Having located "BT2 pin TXD: D4 -> D5" in the listing below, write out its line and every following line exactly, last line included, without the pictures.

[[ Provided records open ]]

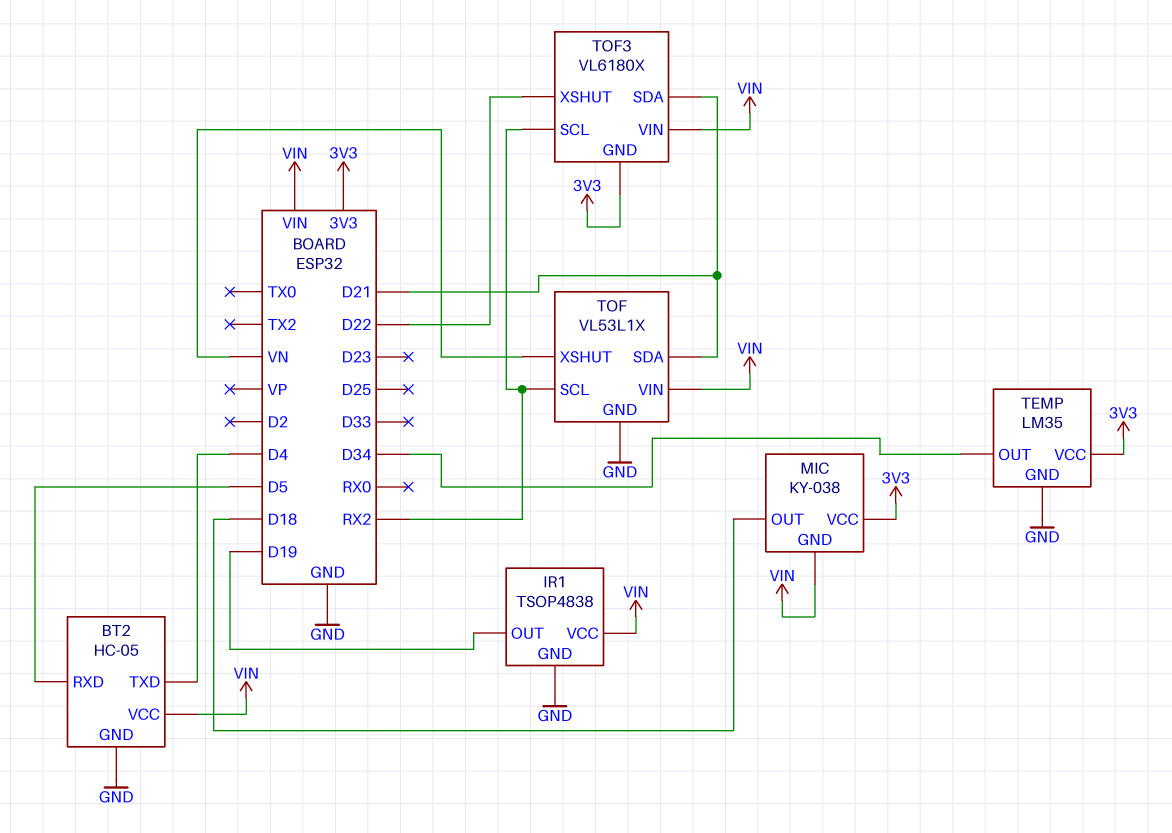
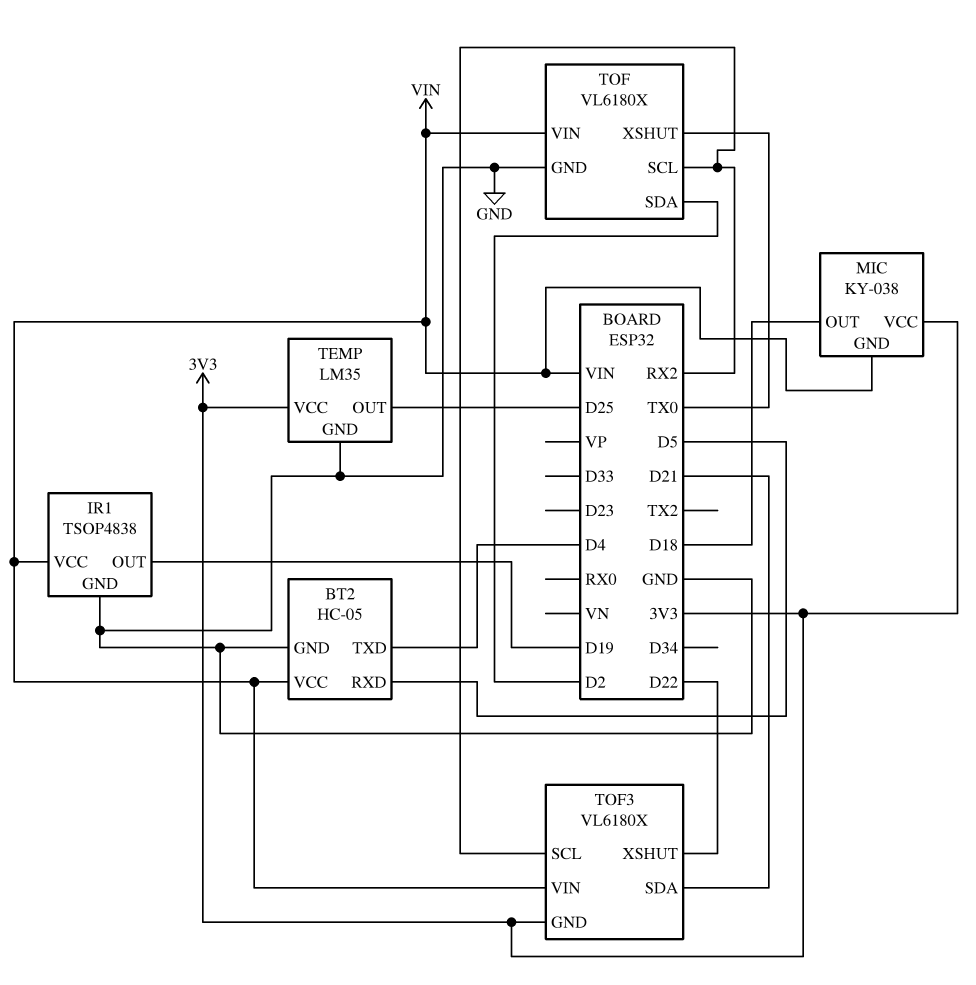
TEMP pin OUT: D34 -> D25
TOF: VL53L1X -> VL6180X
TOF pin SDA: D21 -> D2
TOF pin XSHUT: VN -> TX0

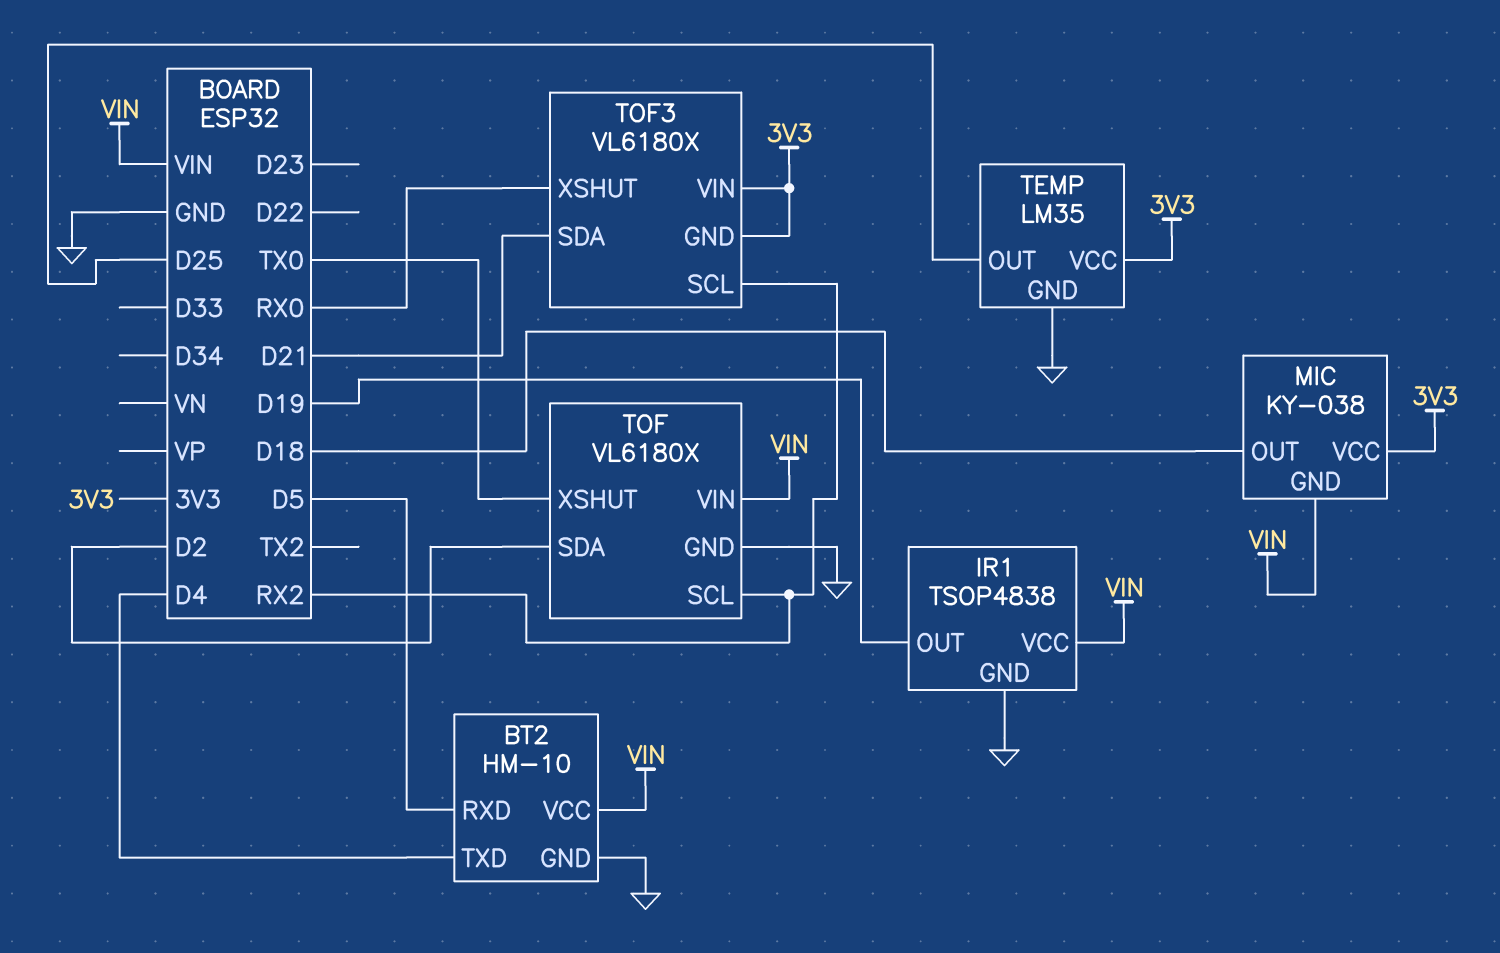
BT2: HC-05 -> HM-10
TOF3 pin VIN: VIN -> 3V3
TOF3 pin XSHUT: D22 -> RX0

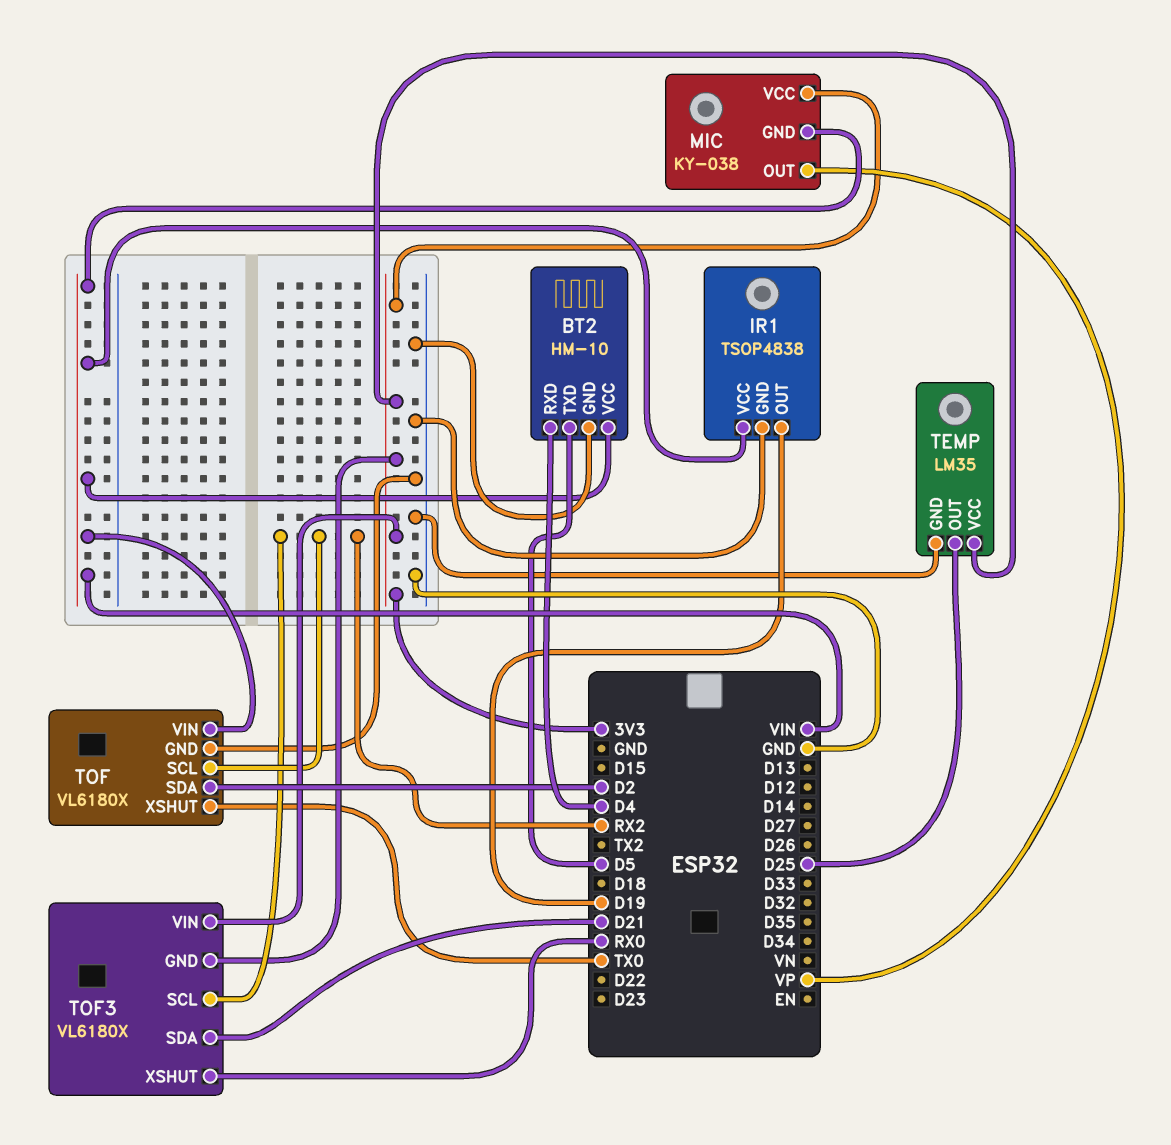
BT2 pin RXD: D5 -> D4
BT2 pin TXD: D4 -> D5
MIC pin OUT: D18 -> VP

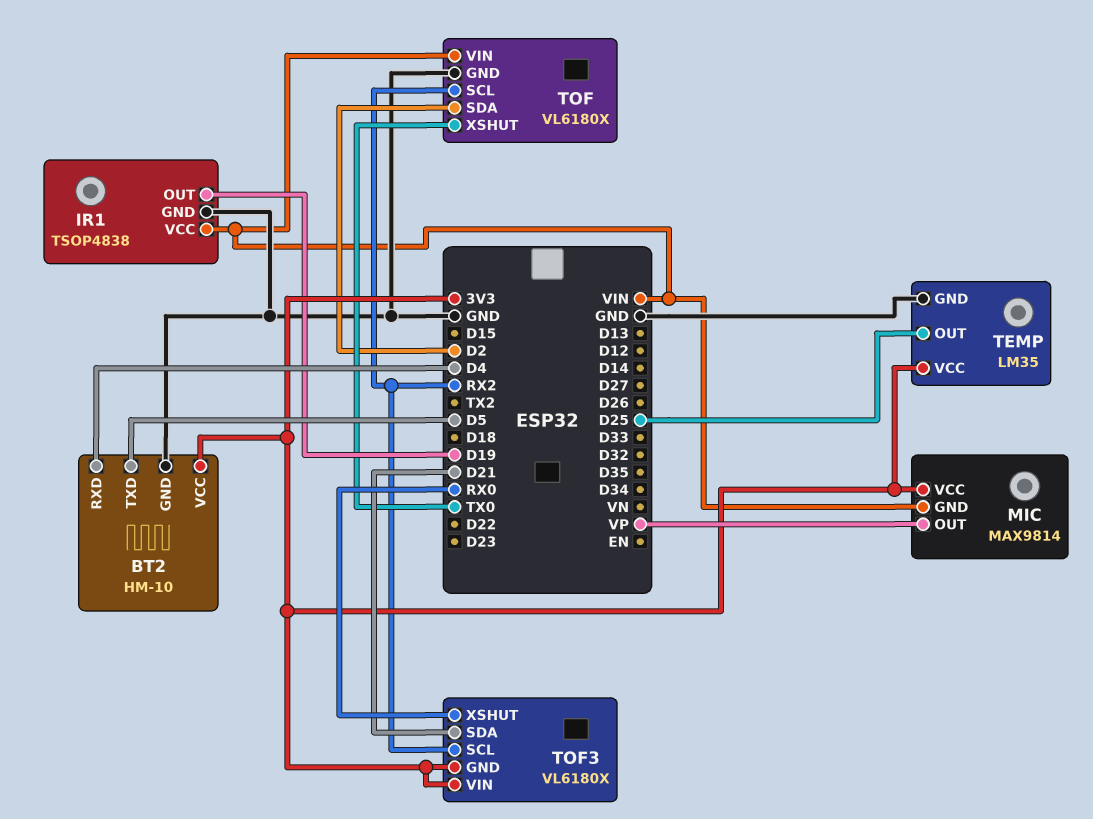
BT2 pin VCC: VIN -> 3V3
MIC: KY-038 -> MAX9814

[[ Provided records closed ]]

→ **Output for this task**
BT2 pin TXD: D4 -> D5
MIC pin OUT: D18 -> VP

BT2 pin VCC: VIN -> 3V3
MIC: KY-038 -> MAX9814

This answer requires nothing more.